> **Objective**
Output as a JSON list of strings the lines in the entries, starting at the line containing "68: (231, 186)" and ending after the line containing "2: (815, 308)", with one string per line and blank lines omitted.

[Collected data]
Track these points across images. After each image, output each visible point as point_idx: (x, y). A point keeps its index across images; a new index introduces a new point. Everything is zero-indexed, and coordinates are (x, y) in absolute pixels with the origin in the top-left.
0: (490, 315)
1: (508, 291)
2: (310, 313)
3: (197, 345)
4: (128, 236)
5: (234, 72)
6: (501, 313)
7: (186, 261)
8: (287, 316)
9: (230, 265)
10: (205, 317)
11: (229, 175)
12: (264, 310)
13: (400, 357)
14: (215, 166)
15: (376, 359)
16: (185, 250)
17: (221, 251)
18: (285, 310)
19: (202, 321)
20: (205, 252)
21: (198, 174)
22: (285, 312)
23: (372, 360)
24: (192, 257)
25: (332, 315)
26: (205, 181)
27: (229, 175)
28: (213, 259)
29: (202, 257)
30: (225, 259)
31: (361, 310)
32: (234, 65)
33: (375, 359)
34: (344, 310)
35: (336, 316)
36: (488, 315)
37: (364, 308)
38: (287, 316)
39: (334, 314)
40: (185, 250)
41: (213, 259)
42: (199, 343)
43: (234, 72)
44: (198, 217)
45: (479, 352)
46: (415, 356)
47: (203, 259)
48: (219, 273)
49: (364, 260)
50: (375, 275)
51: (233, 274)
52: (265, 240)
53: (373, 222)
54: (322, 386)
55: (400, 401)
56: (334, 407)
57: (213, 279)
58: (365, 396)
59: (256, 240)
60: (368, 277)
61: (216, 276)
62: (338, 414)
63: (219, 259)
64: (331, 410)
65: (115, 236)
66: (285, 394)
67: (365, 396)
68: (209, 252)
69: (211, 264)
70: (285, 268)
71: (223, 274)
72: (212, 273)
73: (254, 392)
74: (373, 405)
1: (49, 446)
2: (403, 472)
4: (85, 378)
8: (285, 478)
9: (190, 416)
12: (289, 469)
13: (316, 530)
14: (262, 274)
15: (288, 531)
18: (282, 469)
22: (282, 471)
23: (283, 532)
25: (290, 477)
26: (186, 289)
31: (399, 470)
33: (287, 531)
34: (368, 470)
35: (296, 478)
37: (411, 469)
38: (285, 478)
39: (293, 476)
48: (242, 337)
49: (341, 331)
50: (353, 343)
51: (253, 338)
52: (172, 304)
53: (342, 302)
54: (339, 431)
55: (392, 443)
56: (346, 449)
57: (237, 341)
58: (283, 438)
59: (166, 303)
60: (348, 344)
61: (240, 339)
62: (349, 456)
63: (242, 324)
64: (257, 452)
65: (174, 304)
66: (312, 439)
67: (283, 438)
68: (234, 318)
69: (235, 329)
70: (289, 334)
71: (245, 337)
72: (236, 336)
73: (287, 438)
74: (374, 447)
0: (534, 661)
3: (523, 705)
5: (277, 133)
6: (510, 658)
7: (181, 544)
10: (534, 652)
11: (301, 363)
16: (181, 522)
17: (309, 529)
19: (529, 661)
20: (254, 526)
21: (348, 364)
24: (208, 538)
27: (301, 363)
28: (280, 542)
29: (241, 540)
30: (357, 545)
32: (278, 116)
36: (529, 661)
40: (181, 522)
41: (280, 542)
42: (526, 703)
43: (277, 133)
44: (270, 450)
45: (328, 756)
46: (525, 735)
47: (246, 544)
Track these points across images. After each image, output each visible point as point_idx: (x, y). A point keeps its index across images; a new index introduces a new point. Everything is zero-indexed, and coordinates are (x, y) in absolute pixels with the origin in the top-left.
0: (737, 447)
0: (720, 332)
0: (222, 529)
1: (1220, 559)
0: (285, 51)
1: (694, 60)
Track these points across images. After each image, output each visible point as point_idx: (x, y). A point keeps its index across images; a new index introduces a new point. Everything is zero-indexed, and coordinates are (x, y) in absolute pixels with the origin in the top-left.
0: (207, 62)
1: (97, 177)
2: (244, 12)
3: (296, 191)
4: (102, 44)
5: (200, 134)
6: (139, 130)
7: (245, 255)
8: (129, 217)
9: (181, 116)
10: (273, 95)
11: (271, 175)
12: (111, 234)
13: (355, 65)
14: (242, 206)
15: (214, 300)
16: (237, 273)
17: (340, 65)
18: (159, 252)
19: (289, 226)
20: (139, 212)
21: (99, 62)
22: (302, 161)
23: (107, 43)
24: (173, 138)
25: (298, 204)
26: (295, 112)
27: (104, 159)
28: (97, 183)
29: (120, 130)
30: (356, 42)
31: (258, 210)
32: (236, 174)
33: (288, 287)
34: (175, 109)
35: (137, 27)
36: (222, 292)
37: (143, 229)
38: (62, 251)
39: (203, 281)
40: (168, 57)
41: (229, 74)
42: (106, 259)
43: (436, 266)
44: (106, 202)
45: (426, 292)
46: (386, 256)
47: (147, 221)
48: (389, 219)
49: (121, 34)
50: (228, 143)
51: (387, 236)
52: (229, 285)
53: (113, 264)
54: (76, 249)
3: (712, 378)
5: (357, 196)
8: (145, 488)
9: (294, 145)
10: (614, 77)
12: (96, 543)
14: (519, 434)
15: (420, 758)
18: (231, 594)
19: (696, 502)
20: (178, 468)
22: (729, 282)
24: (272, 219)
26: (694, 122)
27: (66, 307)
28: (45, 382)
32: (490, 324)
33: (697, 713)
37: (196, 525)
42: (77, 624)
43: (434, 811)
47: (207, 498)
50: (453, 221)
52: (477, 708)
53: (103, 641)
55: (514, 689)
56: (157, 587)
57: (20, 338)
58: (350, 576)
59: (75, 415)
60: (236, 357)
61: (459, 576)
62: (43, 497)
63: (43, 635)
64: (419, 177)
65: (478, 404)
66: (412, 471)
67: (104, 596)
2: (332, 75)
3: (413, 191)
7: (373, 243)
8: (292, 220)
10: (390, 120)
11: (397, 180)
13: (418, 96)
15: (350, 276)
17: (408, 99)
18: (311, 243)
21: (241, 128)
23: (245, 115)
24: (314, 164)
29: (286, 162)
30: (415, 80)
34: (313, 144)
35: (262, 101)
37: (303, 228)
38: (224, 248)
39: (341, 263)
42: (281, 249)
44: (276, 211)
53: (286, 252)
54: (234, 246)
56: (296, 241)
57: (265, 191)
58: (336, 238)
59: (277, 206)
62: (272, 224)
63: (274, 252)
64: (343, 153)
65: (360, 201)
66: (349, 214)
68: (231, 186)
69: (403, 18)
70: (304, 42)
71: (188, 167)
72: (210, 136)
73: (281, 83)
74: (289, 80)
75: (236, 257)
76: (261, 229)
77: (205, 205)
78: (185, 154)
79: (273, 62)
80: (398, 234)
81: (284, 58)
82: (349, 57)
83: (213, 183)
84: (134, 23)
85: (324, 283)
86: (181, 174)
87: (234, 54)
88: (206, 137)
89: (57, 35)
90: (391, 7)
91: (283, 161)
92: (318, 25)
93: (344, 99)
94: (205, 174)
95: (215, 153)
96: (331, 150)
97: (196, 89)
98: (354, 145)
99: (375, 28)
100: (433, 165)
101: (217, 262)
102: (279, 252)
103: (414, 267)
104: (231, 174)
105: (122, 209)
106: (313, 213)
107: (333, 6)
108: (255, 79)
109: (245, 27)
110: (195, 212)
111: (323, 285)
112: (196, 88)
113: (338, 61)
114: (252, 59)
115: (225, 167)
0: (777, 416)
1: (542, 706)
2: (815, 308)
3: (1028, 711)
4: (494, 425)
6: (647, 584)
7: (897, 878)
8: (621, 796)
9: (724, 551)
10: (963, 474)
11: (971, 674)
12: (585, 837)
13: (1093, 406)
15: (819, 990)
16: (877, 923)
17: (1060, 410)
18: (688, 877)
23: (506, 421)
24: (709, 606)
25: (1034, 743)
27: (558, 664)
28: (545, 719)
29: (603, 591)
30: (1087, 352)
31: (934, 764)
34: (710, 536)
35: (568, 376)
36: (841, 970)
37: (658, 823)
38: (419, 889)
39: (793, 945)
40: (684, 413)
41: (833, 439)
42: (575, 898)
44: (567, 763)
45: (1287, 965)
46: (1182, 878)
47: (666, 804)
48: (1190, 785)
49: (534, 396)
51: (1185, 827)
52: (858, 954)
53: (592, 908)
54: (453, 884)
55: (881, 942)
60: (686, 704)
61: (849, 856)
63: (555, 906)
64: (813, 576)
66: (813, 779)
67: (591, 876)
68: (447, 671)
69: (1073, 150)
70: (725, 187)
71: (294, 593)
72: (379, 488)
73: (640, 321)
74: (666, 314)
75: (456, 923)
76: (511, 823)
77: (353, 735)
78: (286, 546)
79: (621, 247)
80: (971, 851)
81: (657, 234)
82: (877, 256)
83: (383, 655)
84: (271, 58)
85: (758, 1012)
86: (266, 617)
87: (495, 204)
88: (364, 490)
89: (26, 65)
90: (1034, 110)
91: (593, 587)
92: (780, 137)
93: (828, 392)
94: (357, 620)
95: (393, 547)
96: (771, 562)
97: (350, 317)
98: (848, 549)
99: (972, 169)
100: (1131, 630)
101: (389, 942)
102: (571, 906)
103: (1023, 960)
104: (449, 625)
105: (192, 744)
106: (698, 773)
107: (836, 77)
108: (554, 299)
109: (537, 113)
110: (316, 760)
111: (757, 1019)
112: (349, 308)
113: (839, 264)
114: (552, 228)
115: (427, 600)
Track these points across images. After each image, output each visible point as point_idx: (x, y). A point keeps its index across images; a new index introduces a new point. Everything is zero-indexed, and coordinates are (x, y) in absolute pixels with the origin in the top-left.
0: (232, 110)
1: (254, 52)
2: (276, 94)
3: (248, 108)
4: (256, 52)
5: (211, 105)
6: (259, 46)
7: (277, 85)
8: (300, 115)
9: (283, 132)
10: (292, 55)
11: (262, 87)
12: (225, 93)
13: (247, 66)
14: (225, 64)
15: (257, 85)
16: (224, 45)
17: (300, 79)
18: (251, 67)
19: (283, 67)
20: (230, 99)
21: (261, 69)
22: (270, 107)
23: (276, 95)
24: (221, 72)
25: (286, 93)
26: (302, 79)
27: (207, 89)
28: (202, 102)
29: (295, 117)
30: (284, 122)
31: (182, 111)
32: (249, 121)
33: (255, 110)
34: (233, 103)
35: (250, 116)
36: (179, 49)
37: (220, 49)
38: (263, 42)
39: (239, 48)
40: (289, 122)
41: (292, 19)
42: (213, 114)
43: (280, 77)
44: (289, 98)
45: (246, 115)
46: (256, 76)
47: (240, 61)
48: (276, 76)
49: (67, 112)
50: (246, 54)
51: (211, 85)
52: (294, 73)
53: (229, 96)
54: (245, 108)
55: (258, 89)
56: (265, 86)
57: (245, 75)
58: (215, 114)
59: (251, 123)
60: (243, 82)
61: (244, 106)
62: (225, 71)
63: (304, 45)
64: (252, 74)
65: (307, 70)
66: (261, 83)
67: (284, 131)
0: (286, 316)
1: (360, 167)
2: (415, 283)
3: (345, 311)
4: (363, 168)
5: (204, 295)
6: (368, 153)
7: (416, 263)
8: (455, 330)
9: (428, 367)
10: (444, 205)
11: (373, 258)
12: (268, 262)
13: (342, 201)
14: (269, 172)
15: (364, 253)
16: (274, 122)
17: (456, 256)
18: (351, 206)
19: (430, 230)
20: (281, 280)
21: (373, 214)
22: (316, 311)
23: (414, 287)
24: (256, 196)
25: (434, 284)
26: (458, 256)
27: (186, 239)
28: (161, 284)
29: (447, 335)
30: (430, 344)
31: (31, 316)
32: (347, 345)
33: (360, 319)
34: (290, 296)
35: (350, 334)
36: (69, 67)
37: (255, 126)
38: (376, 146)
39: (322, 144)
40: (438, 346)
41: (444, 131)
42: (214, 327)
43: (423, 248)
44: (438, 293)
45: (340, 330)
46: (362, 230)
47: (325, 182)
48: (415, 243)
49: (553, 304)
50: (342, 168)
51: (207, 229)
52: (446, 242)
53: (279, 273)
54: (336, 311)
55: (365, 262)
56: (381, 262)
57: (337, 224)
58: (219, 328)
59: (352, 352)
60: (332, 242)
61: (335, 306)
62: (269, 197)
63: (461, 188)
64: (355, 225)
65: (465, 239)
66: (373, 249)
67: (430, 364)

> **Answer**
[
  "68: (231, 186)",
  "69: (403, 18)",
  "70: (304, 42)",
  "71: (188, 167)",
  "72: (210, 136)",
  "73: (281, 83)",
  "74: (289, 80)",
  "75: (236, 257)",
  "76: (261, 229)",
  "77: (205, 205)",
  "78: (185, 154)",
  "79: (273, 62)",
  "80: (398, 234)",
  "81: (284, 58)",
  "82: (349, 57)",
  "83: (213, 183)",
  "84: (134, 23)",
  "85: (324, 283)",
  "86: (181, 174)",
  "87: (234, 54)",
  "88: (206, 137)",
  "89: (57, 35)",
  "90: (391, 7)",
  "91: (283, 161)",
  "92: (318, 25)",
  "93: (344, 99)",
  "94: (205, 174)",
  "95: (215, 153)",
  "96: (331, 150)",
  "97: (196, 89)",
  "98: (354, 145)",
  "99: (375, 28)",
  "100: (433, 165)",
  "101: (217, 262)",
  "102: (279, 252)",
  "103: (414, 267)",
  "104: (231, 174)",
  "105: (122, 209)",
  "106: (313, 213)",
  "107: (333, 6)",
  "108: (255, 79)",
  "109: (245, 27)",
  "110: (195, 212)",
  "111: (323, 285)",
  "112: (196, 88)",
  "113: (338, 61)",
  "114: (252, 59)",
  "115: (225, 167)",
  "0: (777, 416)",
  "1: (542, 706)",
  "2: (815, 308)"
]